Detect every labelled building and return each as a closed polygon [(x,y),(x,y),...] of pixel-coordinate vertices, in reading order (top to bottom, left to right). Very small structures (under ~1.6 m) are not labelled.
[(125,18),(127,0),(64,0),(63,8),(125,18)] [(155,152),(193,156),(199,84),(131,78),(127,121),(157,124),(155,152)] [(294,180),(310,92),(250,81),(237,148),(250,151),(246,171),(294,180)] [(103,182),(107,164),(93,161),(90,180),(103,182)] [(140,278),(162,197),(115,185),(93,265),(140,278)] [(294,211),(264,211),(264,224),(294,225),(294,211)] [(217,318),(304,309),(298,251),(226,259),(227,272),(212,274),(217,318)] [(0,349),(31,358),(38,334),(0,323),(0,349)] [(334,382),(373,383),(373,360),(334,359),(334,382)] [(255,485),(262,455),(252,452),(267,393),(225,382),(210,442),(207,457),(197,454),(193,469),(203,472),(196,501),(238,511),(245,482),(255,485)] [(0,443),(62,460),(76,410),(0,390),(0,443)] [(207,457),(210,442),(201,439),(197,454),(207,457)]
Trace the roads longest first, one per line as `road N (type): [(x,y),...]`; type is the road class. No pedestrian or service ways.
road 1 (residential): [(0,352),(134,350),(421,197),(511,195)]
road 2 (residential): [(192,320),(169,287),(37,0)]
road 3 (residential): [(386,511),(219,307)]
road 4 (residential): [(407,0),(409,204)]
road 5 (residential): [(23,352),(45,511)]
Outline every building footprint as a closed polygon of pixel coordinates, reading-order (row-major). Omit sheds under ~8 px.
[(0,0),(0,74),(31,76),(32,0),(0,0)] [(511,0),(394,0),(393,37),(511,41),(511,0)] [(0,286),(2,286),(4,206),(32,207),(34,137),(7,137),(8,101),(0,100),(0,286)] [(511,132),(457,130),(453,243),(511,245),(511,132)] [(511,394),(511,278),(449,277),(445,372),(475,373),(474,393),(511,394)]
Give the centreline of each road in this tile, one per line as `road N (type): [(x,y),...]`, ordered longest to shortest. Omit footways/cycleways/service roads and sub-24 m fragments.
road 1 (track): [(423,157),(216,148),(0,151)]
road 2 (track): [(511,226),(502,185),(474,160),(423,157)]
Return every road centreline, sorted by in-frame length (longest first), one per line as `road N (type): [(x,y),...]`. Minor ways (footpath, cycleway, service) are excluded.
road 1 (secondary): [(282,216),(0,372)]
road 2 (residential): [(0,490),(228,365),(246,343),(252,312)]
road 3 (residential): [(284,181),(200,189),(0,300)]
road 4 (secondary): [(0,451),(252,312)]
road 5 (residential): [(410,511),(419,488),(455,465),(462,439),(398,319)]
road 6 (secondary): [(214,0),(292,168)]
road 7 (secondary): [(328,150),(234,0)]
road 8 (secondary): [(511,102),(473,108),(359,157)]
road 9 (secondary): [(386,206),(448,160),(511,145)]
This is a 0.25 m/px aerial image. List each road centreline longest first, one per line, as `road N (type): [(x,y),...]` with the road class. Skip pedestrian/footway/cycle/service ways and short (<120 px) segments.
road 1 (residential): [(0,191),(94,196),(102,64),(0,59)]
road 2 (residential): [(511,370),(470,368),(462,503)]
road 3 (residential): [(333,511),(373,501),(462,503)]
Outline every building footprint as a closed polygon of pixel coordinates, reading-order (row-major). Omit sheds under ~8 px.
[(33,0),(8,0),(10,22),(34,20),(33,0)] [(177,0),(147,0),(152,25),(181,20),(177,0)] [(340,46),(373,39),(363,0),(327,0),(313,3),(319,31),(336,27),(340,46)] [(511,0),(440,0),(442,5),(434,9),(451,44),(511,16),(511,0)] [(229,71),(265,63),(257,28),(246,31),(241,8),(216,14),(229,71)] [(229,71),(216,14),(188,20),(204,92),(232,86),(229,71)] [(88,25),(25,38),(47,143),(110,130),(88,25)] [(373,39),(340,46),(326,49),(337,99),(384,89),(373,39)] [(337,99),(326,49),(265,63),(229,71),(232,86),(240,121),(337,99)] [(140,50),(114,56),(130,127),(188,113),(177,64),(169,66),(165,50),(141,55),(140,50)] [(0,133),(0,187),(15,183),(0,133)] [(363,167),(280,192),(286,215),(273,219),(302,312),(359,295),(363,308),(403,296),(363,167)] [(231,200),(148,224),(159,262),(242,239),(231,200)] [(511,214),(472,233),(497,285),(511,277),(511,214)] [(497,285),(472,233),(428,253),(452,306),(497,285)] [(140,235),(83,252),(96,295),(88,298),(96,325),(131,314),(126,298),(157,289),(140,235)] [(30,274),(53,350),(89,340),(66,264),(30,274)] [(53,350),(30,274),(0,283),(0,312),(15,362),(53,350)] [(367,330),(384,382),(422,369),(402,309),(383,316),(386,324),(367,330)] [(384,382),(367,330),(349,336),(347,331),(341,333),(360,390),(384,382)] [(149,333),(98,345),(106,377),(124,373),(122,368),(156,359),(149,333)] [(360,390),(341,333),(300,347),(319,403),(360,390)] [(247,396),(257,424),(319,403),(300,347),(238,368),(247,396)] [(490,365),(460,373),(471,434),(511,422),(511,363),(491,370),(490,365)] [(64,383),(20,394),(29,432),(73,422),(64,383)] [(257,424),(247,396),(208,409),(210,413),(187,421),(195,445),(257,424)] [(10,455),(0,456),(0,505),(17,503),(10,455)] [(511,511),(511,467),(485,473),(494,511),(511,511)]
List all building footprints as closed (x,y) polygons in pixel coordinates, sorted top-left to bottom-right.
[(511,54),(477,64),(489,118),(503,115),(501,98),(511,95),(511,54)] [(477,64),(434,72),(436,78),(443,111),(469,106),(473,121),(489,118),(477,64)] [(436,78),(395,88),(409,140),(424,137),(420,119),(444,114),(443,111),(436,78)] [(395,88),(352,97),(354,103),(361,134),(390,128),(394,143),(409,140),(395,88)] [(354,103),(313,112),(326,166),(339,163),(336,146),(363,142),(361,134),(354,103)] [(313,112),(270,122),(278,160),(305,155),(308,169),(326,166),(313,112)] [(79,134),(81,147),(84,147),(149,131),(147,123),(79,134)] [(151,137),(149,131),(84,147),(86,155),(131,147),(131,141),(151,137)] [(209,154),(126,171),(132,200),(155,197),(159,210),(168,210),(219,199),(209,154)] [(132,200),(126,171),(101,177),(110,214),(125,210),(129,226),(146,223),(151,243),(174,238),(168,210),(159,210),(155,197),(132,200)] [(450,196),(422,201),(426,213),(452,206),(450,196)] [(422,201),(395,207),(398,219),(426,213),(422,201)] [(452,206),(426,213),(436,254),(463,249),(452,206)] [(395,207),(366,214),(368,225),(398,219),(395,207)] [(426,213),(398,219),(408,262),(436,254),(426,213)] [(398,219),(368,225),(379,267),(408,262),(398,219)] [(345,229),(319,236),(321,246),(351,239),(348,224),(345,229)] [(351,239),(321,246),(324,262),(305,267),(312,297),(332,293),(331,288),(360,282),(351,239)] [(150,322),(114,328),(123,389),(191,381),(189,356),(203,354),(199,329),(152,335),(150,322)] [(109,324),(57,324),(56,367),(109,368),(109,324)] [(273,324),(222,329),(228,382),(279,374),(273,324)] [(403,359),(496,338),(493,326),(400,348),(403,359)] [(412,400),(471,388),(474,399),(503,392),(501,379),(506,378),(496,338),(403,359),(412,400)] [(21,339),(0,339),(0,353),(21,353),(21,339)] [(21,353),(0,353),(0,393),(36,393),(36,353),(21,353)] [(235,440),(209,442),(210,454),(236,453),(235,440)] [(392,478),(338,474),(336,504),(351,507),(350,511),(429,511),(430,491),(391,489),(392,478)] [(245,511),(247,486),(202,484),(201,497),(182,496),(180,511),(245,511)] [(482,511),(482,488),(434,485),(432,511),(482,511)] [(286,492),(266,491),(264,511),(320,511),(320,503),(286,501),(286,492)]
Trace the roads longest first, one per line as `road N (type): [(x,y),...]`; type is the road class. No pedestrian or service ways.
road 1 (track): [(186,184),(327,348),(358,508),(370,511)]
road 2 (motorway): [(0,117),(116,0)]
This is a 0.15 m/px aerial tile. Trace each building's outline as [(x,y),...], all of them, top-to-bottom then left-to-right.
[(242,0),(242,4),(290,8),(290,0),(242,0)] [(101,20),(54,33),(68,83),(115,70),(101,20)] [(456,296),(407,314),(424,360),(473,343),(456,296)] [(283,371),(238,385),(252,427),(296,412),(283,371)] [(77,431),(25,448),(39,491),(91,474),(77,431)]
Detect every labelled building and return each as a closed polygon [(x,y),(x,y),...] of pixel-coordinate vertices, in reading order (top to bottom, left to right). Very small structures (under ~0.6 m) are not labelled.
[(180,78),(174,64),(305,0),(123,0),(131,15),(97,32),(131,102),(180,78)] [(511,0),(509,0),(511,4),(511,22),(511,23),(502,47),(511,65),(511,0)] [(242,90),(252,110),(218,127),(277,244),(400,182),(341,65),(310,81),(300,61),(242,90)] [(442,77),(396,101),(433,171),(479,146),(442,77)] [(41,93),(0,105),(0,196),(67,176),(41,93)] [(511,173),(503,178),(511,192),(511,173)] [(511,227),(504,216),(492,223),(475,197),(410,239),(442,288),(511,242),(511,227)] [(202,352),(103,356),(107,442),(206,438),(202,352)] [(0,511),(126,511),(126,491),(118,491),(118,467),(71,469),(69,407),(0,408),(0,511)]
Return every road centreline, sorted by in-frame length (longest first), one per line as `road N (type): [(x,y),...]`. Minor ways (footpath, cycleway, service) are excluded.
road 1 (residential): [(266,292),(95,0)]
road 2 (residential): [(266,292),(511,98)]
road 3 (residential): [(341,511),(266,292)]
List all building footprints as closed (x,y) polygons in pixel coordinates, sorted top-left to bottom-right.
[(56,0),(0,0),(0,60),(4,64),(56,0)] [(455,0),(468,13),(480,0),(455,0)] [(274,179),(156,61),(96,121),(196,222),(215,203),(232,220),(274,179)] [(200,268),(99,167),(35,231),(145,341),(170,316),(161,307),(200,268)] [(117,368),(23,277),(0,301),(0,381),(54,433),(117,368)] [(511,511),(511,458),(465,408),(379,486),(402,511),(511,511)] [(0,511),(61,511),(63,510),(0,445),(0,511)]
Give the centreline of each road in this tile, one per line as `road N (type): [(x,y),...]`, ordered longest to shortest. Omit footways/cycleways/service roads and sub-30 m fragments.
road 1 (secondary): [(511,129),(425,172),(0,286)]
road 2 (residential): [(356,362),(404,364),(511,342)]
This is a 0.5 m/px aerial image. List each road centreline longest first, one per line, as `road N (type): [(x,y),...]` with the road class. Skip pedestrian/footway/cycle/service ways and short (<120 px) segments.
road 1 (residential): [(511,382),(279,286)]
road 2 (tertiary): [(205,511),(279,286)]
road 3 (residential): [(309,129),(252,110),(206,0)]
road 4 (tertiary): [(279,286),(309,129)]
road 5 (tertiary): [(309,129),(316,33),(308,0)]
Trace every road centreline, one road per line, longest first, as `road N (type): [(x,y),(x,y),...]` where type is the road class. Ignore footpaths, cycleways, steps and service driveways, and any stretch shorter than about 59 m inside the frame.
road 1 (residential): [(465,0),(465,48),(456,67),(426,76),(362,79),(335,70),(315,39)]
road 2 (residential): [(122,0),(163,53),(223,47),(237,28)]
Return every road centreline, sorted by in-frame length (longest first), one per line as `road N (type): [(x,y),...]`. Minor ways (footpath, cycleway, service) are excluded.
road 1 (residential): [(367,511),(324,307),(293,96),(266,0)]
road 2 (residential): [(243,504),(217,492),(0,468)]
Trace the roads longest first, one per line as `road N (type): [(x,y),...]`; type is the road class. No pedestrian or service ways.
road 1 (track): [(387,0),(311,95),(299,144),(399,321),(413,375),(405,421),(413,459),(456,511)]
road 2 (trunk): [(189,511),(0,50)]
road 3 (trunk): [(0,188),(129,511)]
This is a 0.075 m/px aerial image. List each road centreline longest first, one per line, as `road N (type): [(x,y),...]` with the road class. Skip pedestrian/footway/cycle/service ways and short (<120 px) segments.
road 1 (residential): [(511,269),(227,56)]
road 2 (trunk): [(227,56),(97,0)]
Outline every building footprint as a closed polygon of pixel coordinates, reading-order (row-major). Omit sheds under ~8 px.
+===+
* Requirements
Put the lines of the items above into a numbered list, starting at the line that contains "Trace every road" and ending at the line that contains "road 2 (residential): [(243,504),(217,492),(0,468)]". Leave out any blank lines.

* Full answer
1. Trace every road centreline, one road per line, longest first, as `road N (type): [(x,y),(x,y),...]` where type is the road class. Ignore footpaths, cycleways, steps and service driveways, and any stretch shorter than about 59 m inside the frame.
2. road 1 (residential): [(465,0),(465,48),(456,67),(426,76),(362,79),(335,70),(315,39)]
3. road 2 (residential): [(122,0),(163,53),(223,47),(237,28)]
4. Return every road centreline, sorted by in-frame length (longest first), one per line as `road N (type): [(x,y),...]`. Minor ways (footpath, cycleway, service) are excluded.
5. road 1 (residential): [(367,511),(324,307),(293,96),(266,0)]
6. road 2 (residential): [(243,504),(217,492),(0,468)]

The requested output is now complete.